◆ The request
Copy out all of the material below word for word, and leave the pictures out of your copy.

◆ Given records
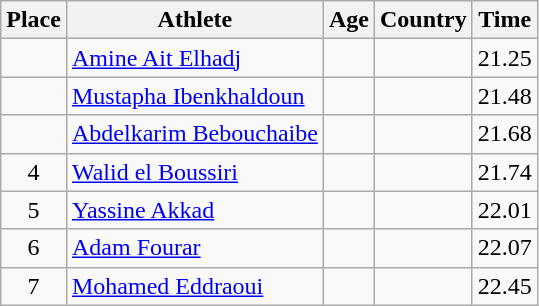
22.01 (504, 210)
Place (34, 20)
Amine Ait Elhadj (194, 58)
Adam Fourar (194, 248)
5 (34, 210)
Mohamed Eddraoui (194, 286)
Age (348, 20)
22.45 (504, 286)
Yassine Akkad (194, 210)
Abdelkarim Bebouchaibe (194, 134)
21.74 (504, 172)
4 (34, 172)
Athlete (194, 20)
Country (423, 20)
22.07 (504, 248)
6 (34, 248)
Time (504, 20)
21.68 (504, 134)
Mustapha Ibenkhaldoun (194, 96)
21.25 (504, 58)
7 (34, 286)
Walid el Boussiri (194, 172)
21.48 (504, 96)
Scan for the cell matching the given text and deliver its [X, Y] coordinate at center. 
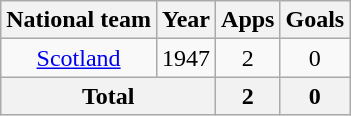
1947 [186, 58]
National team [79, 20]
Year [186, 20]
Scotland [79, 58]
Apps [248, 20]
Goals [315, 20]
Total [108, 96]
Provide the (X, Y) coordinate of the cell's center where the given text is located.  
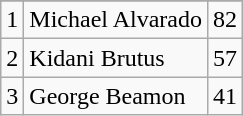
3 (12, 96)
Michael Alvarado (116, 20)
George Beamon (116, 96)
1 (12, 20)
57 (224, 58)
Kidani Brutus (116, 58)
2 (12, 58)
41 (224, 96)
82 (224, 20)
Return (X, Y) of the center of cell containing provided text 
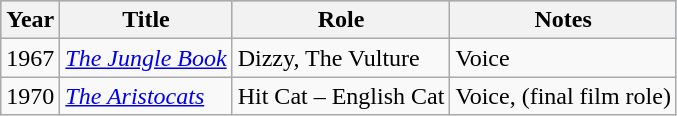
Role (341, 20)
Notes (564, 20)
Title (146, 20)
Hit Cat – English Cat (341, 96)
Voice (564, 58)
1967 (30, 58)
The Aristocats (146, 96)
The Jungle Book (146, 58)
1970 (30, 96)
Year (30, 20)
Dizzy, The Vulture (341, 58)
Voice, (final film role) (564, 96)
Find where the given text appears and provide that cell's center as (X, Y) coordinate. 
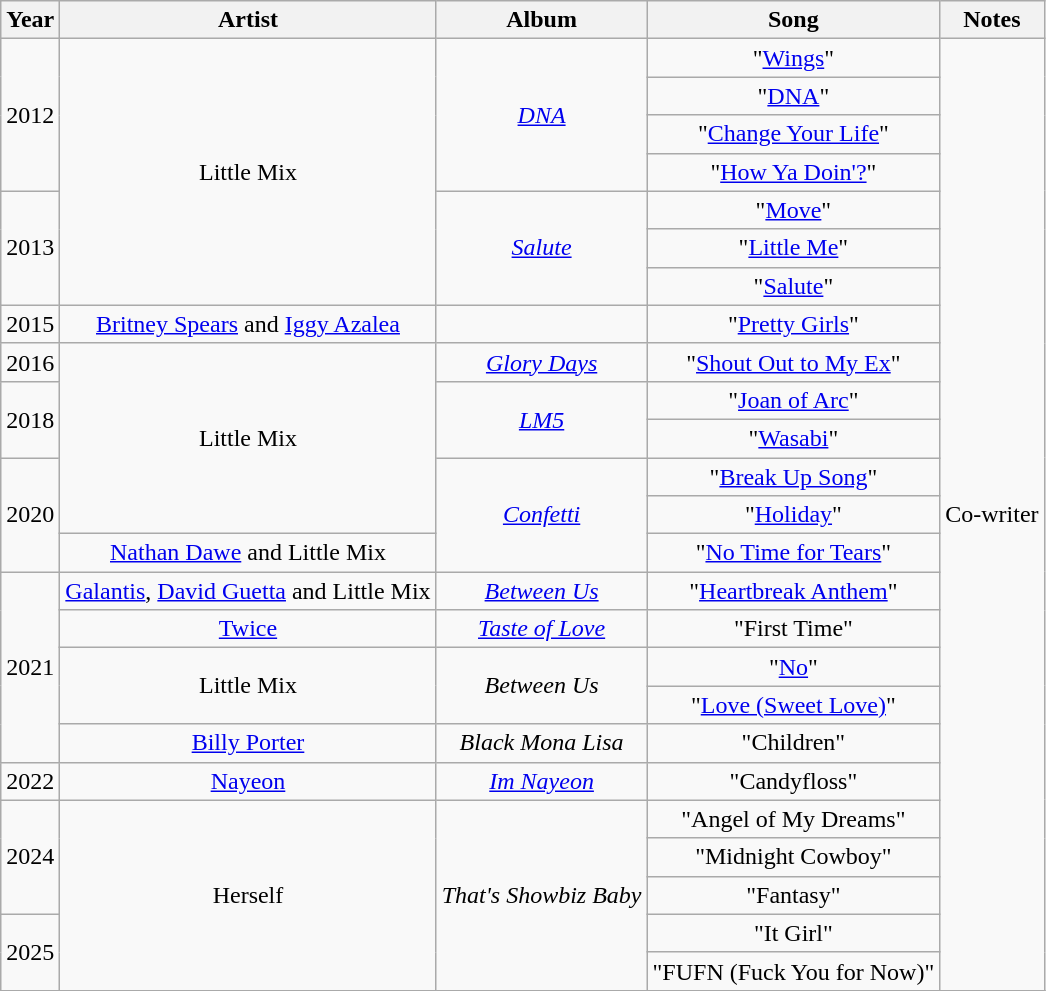
2016 (30, 362)
"Joan of Arc" (794, 400)
"Salute" (794, 286)
Nayeon (248, 781)
"No Time for Tears" (794, 553)
2015 (30, 324)
"Move" (794, 210)
"Candyfloss" (794, 781)
2024 (30, 857)
"Fantasy" (794, 895)
Taste of Love (542, 629)
"It Girl" (794, 933)
"DNA" (794, 96)
"First Time" (794, 629)
2025 (30, 952)
2013 (30, 248)
"Wasabi" (794, 438)
"Holiday" (794, 515)
"Love (Sweet Love)" (794, 705)
2012 (30, 115)
Herself (248, 895)
"Heartbreak Anthem" (794, 591)
Im Nayeon (542, 781)
Salute (542, 248)
2018 (30, 419)
"Little Me" (794, 248)
That's Showbiz Baby (542, 895)
"Children" (794, 743)
"Midnight Cowboy" (794, 857)
Artist (248, 20)
"Wings" (794, 58)
2021 (30, 667)
Confetti (542, 515)
"Change Your Life" (794, 134)
Co-writer (992, 515)
Britney Spears and Iggy Azalea (248, 324)
2022 (30, 781)
Billy Porter (248, 743)
"Shout Out to My Ex" (794, 362)
LM5 (542, 419)
"FUFN (Fuck You for Now)" (794, 971)
"How Ya Doin'?" (794, 172)
"No" (794, 667)
2020 (30, 515)
Year (30, 20)
Black Mona Lisa (542, 743)
Notes (992, 20)
Galantis, David Guetta and Little Mix (248, 591)
Nathan Dawe and Little Mix (248, 553)
DNA (542, 115)
Album (542, 20)
"Break Up Song" (794, 477)
"Pretty Girls" (794, 324)
Glory Days (542, 362)
"Angel of My Dreams" (794, 819)
Song (794, 20)
Twice (248, 629)
Determine the [x, y] coordinate at the center of the cell enclosing the given text.  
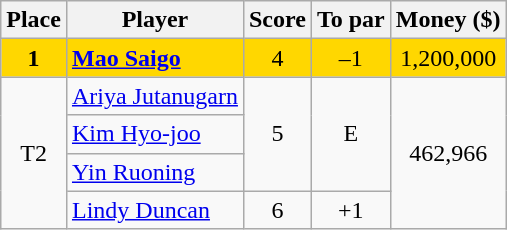
Player [154, 20]
6 [277, 210]
–1 [350, 58]
Score [277, 20]
+1 [350, 210]
T2 [34, 153]
1,200,000 [448, 58]
E [350, 134]
Ariya Jutanugarn [154, 96]
Place [34, 20]
5 [277, 134]
4 [277, 58]
Lindy Duncan [154, 210]
Yin Ruoning [154, 172]
Money ($) [448, 20]
Kim Hyo-joo [154, 134]
1 [34, 58]
To par [350, 20]
462,966 [448, 153]
Mao Saigo [154, 58]
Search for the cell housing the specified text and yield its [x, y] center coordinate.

◆ Response to this task
22.01 (504, 210)
Place (34, 20)
Amine Ait Elhadj (194, 58)
Adam Fourar (194, 248)
5 (34, 210)
Mohamed Eddraoui (194, 286)
Age (348, 20)
22.45 (504, 286)
Yassine Akkad (194, 210)
Abdelkarim Bebouchaibe (194, 134)
21.74 (504, 172)
4 (34, 172)
Athlete (194, 20)
Country (423, 20)
22.07 (504, 248)
6 (34, 248)
Time (504, 20)
21.68 (504, 134)
Mustapha Ibenkhaldoun (194, 96)
21.25 (504, 58)
7 (34, 286)
Walid el Boussiri (194, 172)
21.48 (504, 96)
Scan for the cell matching the given text and deliver its [X, Y] coordinate at center. 
1947 [186, 58]
National team [79, 20]
Year [186, 20]
Scotland [79, 58]
Apps [248, 20]
Goals [315, 20]
Total [108, 96]
Provide the (X, Y) coordinate of the cell's center where the given text is located.  
3 (12, 96)
Michael Alvarado (116, 20)
George Beamon (116, 96)
1 (12, 20)
57 (224, 58)
Kidani Brutus (116, 58)
2 (12, 58)
41 (224, 96)
82 (224, 20)
Return (X, Y) of the center of cell containing provided text 
Role (341, 20)
Notes (564, 20)
Title (146, 20)
Hit Cat – English Cat (341, 96)
Voice (564, 58)
1967 (30, 58)
The Aristocats (146, 96)
The Jungle Book (146, 58)
1970 (30, 96)
Year (30, 20)
Dizzy, The Vulture (341, 58)
Voice, (final film role) (564, 96)
Find where the given text appears and provide that cell's center as (X, Y) coordinate. 
2016 (30, 362)
"Joan of Arc" (794, 400)
"Salute" (794, 286)
Nayeon (248, 781)
"No Time for Tears" (794, 553)
2015 (30, 324)
"Move" (794, 210)
"Candyfloss" (794, 781)
2024 (30, 857)
"Fantasy" (794, 895)
Taste of Love (542, 629)
"It Girl" (794, 933)
"DNA" (794, 96)
"First Time" (794, 629)
2025 (30, 952)
2013 (30, 248)
"Wasabi" (794, 438)
"Holiday" (794, 515)
"Love (Sweet Love)" (794, 705)
2012 (30, 115)
Herself (248, 895)
"Heartbreak Anthem" (794, 591)
Im Nayeon (542, 781)
Salute (542, 248)
2018 (30, 419)
"Little Me" (794, 248)
That's Showbiz Baby (542, 895)
"Children" (794, 743)
"Midnight Cowboy" (794, 857)
Artist (248, 20)
"Wings" (794, 58)
2021 (30, 667)
Confetti (542, 515)
"Change Your Life" (794, 134)
Co-writer (992, 515)
Britney Spears and Iggy Azalea (248, 324)
2022 (30, 781)
Billy Porter (248, 743)
"Shout Out to My Ex" (794, 362)
LM5 (542, 419)
"FUFN (Fuck You for Now)" (794, 971)
"How Ya Doin'?" (794, 172)
"No" (794, 667)
2020 (30, 515)
Year (30, 20)
Black Mona Lisa (542, 743)
Notes (992, 20)
Galantis, David Guetta and Little Mix (248, 591)
Nathan Dawe and Little Mix (248, 553)
DNA (542, 115)
Album (542, 20)
"Break Up Song" (794, 477)
"Pretty Girls" (794, 324)
Glory Days (542, 362)
"Angel of My Dreams" (794, 819)
Song (794, 20)
Twice (248, 629)
Determine the [x, y] coordinate at the center of the cell enclosing the given text.  
Player [154, 20]
6 [277, 210]
–1 [350, 58]
Score [277, 20]
+1 [350, 210]
T2 [34, 153]
1,200,000 [448, 58]
E [350, 134]
Ariya Jutanugarn [154, 96]
Place [34, 20]
5 [277, 134]
4 [277, 58]
Lindy Duncan [154, 210]
Yin Ruoning [154, 172]
Money ($) [448, 20]
Kim Hyo-joo [154, 134]
1 [34, 58]
To par [350, 20]
462,966 [448, 153]
Mao Saigo [154, 58]
Search for the cell housing the specified text and yield its [x, y] center coordinate.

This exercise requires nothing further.